##### INFORMATION GIVEN

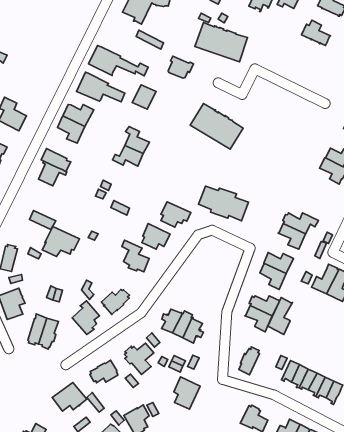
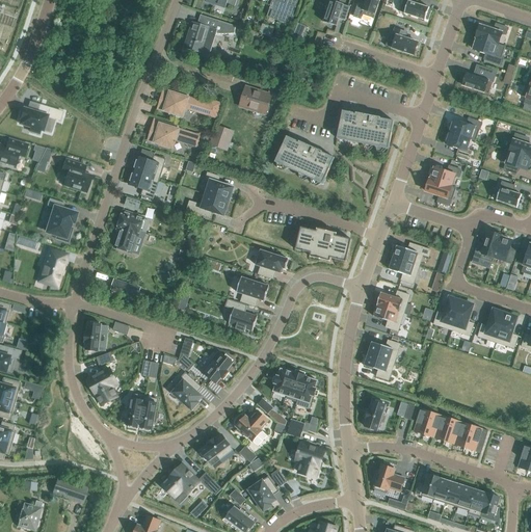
building: [195,22,248,62] -> [337,109,394,148]
building: [42,226,79,256] -> none
building: [268,297,293,335] -> none

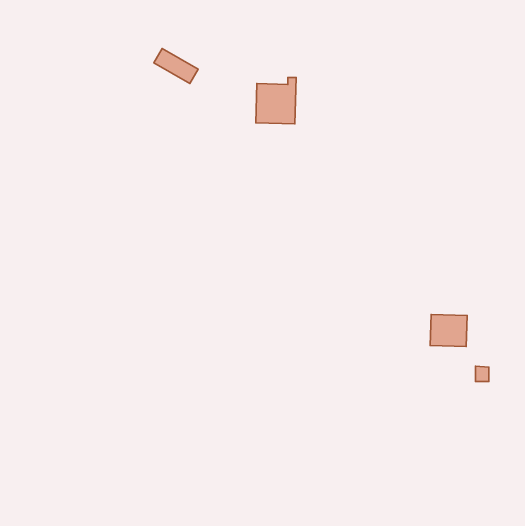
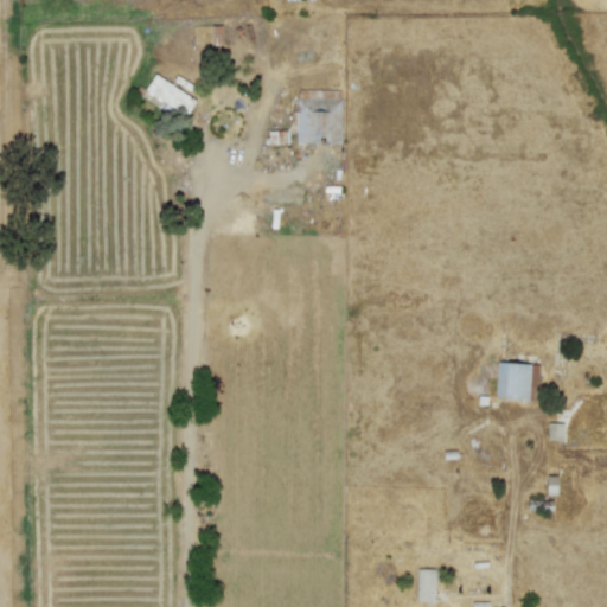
building: [154,48,198,83] -> [146,75,197,115]
building: none -> [417,569,436,601]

##########

#### [DIRECTIONS]
Go through the lines above and copy any that contain "none".

#### [SOLVED PROBLEM]
building: [42,226,79,256] -> none
building: [268,297,293,335] -> none
building: none -> [417,569,436,601]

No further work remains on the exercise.